→ To do
From the first line to the last, transcribe the data exactly and skip the pictures.
═════ Source material ═════
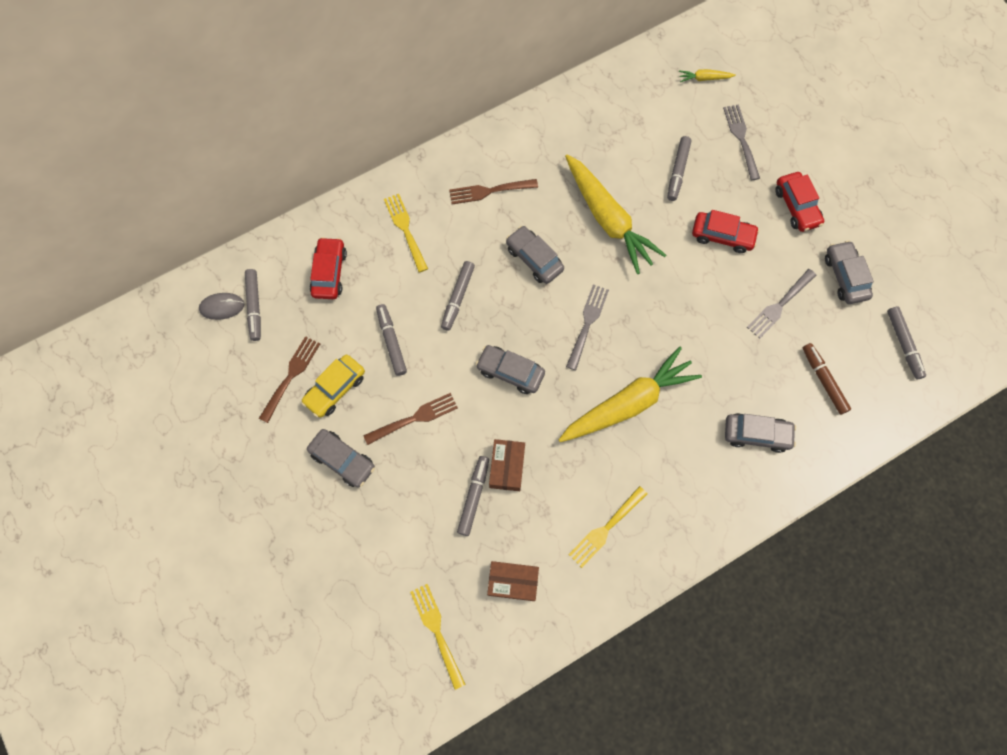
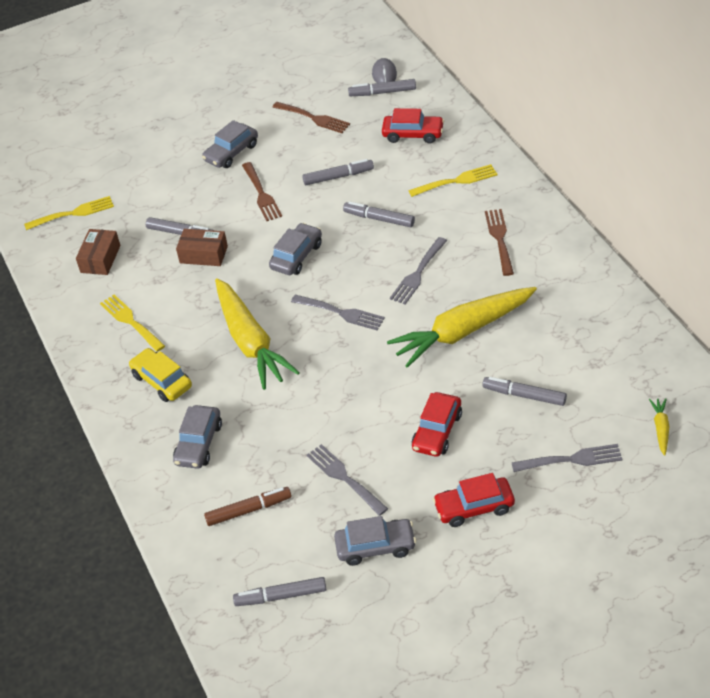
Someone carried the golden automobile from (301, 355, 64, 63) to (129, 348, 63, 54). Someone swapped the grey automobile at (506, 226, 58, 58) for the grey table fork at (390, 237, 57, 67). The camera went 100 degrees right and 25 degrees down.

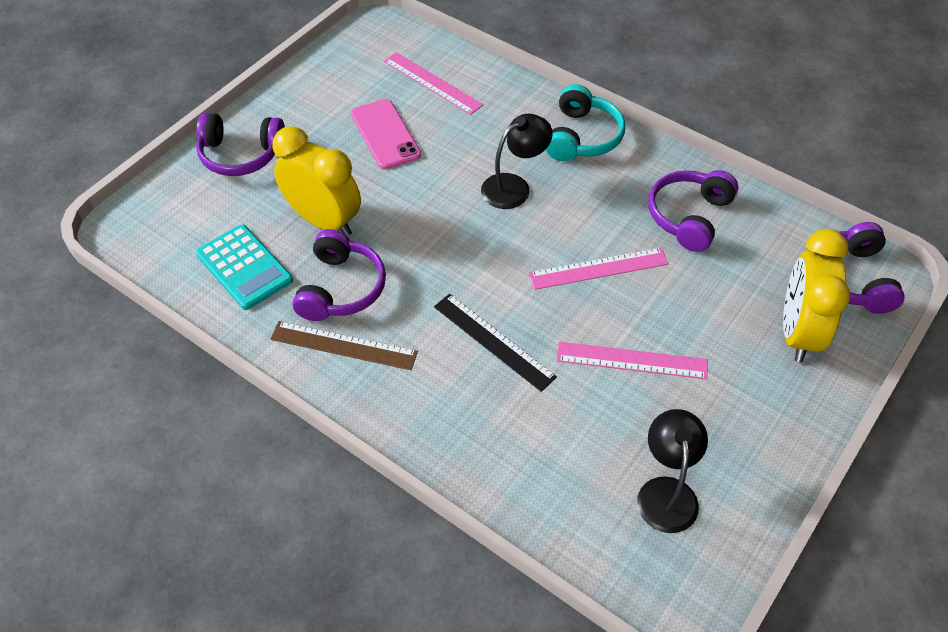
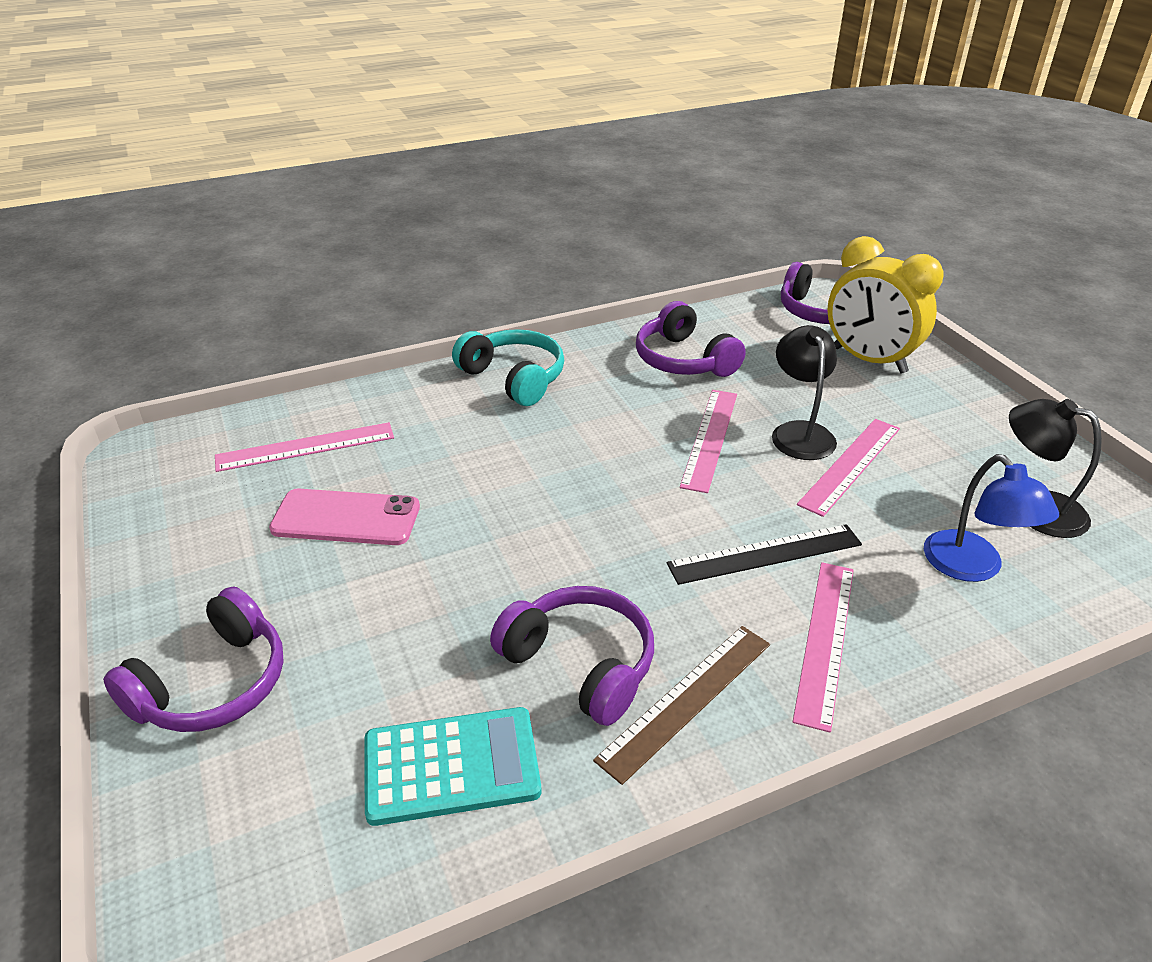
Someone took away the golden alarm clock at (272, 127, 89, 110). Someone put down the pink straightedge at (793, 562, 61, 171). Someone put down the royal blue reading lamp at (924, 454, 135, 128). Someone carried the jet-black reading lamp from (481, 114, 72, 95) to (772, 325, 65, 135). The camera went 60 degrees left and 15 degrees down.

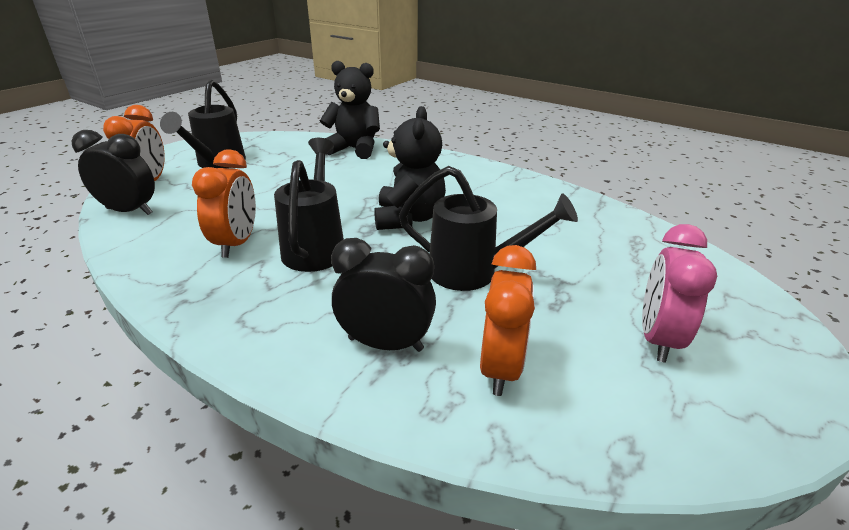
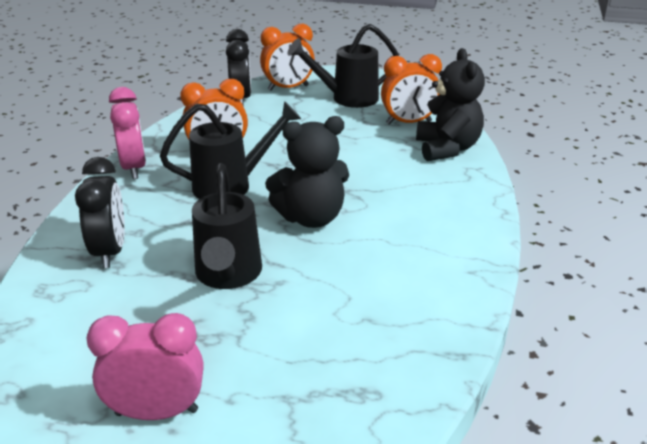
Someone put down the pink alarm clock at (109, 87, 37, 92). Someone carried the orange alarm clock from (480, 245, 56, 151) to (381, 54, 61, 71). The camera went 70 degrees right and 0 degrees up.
═════
→ Answer area
Someone carried the golden automobile from (301, 355, 64, 63) to (129, 348, 63, 54). Someone swapped the grey automobile at (506, 226, 58, 58) for the grey table fork at (390, 237, 57, 67). The camera went 100 degrees right and 25 degrees down.

Someone took away the golden alarm clock at (272, 127, 89, 110). Someone put down the pink straightedge at (793, 562, 61, 171). Someone put down the royal blue reading lamp at (924, 454, 135, 128). Someone carried the jet-black reading lamp from (481, 114, 72, 95) to (772, 325, 65, 135). The camera went 60 degrees left and 15 degrees down.

Someone put down the pink alarm clock at (109, 87, 37, 92). Someone carried the orange alarm clock from (480, 245, 56, 151) to (381, 54, 61, 71). The camera went 70 degrees right and 0 degrees up.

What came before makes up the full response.